• Material supplied

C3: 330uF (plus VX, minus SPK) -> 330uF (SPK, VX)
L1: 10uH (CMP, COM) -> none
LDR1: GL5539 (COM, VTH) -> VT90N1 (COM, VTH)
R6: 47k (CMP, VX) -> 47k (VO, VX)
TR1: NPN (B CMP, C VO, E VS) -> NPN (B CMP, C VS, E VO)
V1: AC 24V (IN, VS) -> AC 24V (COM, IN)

* * *

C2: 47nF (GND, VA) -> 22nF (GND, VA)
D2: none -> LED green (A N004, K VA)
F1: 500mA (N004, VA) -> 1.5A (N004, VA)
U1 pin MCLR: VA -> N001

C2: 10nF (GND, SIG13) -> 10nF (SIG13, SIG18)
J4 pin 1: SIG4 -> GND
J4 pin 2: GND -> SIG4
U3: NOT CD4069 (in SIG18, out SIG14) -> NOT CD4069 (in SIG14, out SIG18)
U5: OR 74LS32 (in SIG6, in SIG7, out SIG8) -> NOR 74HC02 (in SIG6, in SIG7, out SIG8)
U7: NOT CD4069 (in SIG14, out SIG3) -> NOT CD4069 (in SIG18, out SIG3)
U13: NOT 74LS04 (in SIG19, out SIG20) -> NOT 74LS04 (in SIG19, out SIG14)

==

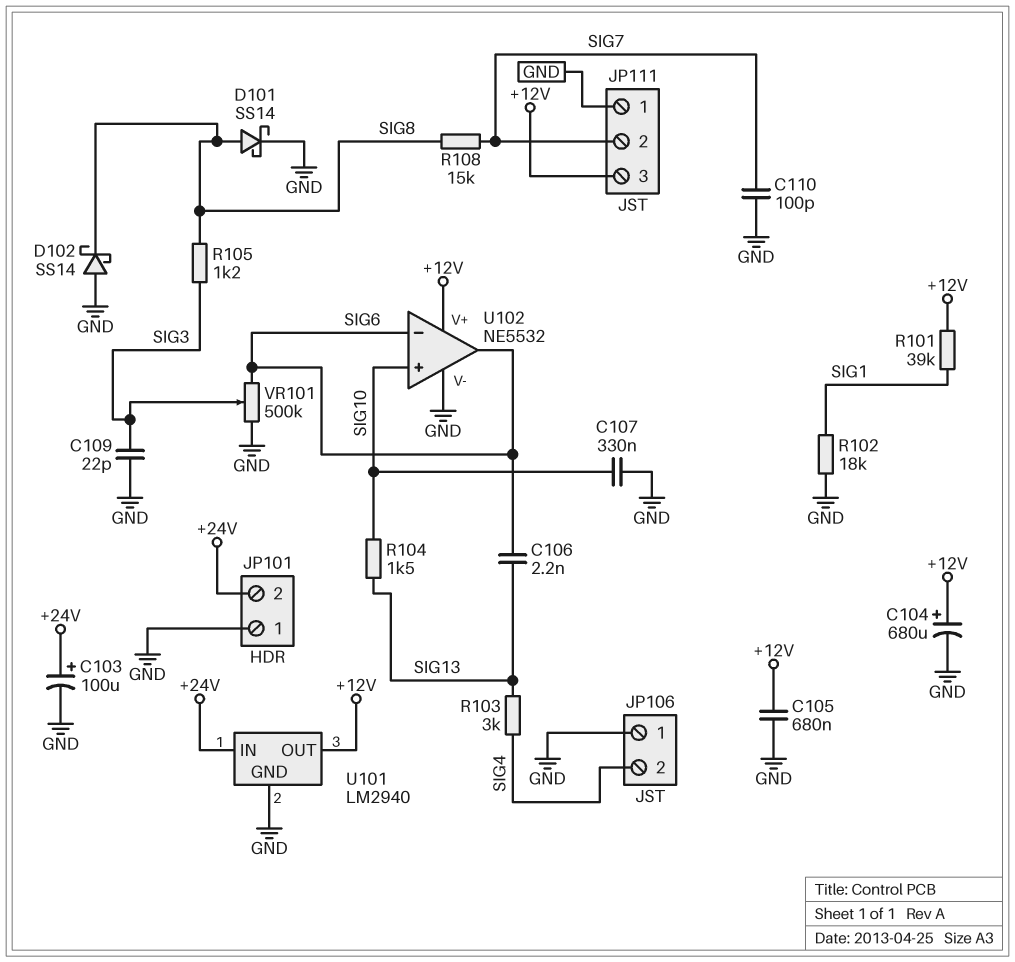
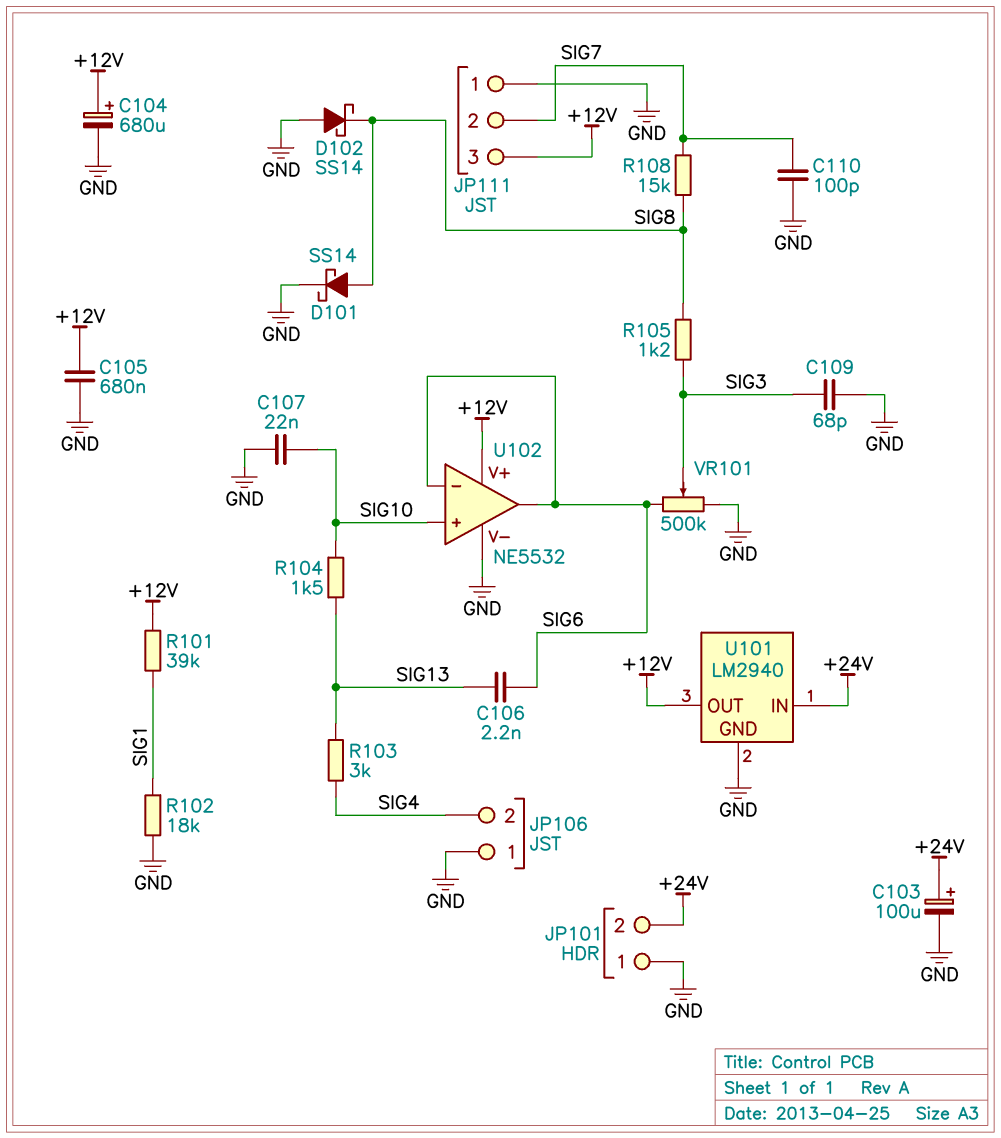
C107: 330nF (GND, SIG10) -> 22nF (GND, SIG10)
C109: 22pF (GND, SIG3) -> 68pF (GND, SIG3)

• What you will do
What lines above contain the word "none"? Return each such line.

• Task answer
L1: 10uH (CMP, COM) -> none
D2: none -> LED green (A N004, K VA)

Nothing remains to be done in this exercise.